### MATERIAL FOR THE TASK ###

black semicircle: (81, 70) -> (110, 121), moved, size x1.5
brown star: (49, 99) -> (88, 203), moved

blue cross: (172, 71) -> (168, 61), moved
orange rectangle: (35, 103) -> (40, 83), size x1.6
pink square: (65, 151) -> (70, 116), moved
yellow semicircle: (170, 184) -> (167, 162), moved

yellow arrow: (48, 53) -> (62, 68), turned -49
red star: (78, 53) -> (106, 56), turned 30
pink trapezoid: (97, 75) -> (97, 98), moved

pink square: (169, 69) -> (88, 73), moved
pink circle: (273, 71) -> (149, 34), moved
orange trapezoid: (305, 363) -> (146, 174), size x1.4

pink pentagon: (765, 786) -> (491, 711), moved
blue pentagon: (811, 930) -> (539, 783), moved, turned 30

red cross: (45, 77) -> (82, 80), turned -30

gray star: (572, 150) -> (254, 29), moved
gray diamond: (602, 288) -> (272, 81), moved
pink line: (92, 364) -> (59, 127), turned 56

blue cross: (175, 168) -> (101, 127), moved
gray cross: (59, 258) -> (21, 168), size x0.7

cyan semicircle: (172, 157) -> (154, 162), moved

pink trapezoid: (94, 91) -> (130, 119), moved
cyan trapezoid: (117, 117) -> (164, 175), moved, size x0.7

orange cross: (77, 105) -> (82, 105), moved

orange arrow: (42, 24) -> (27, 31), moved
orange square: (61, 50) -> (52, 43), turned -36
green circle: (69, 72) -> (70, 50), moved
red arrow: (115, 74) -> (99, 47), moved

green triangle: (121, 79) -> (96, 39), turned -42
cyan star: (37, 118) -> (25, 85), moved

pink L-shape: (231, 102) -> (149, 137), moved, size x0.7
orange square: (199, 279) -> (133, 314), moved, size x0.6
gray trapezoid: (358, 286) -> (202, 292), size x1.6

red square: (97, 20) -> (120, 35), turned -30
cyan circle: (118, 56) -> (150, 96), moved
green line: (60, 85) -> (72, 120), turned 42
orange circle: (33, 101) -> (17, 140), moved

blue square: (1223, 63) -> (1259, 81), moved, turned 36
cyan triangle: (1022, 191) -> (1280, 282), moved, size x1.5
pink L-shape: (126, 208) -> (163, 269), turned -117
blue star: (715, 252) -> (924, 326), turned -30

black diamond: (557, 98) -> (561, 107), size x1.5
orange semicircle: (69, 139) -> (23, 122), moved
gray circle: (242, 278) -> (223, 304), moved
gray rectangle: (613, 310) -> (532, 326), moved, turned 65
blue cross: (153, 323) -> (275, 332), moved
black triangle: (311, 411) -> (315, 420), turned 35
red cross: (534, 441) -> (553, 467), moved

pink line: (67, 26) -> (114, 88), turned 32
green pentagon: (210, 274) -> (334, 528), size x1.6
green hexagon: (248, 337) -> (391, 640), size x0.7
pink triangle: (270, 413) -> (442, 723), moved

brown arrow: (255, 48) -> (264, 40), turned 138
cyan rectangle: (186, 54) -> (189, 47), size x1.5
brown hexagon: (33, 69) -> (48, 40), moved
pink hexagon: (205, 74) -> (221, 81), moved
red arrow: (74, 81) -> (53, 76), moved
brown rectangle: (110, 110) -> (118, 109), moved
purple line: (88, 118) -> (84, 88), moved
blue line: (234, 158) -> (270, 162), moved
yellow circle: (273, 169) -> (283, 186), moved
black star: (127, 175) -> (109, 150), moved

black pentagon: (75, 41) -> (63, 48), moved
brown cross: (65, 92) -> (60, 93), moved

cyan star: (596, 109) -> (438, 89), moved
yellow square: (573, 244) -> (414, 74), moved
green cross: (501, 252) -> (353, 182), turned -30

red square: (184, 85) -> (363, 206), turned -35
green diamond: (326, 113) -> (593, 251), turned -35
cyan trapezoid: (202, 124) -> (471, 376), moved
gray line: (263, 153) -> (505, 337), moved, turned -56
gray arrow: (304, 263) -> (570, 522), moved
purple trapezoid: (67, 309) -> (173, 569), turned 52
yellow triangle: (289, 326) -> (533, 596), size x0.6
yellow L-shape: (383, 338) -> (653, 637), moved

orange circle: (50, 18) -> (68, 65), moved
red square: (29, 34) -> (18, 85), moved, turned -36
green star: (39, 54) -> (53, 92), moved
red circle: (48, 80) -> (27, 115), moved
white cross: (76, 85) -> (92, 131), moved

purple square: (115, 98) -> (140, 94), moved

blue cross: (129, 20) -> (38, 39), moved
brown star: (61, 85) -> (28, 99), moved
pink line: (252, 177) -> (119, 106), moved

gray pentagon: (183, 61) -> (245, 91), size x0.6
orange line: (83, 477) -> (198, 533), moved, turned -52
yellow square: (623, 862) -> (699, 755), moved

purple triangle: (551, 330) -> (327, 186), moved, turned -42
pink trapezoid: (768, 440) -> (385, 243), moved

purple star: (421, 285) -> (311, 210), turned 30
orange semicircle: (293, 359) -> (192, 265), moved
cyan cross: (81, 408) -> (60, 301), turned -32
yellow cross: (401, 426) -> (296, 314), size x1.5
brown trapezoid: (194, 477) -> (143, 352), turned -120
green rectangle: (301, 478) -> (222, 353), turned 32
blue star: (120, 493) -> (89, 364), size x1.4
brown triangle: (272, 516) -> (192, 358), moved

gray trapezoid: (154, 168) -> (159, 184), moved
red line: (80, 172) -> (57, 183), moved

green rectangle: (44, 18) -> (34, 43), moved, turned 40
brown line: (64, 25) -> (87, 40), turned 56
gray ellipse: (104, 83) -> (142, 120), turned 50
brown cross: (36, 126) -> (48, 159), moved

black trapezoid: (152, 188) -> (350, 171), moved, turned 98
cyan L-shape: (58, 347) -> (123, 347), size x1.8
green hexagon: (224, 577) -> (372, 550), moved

###

▸ **WORK TO BE COMPLETED**: Return each line of the material above that holds the string "diamond".

▸ **TASK SOLUTION**:
gray diamond: (602, 288) -> (272, 81), moved
black diamond: (557, 98) -> (561, 107), size x1.5
green diamond: (326, 113) -> (593, 251), turned -35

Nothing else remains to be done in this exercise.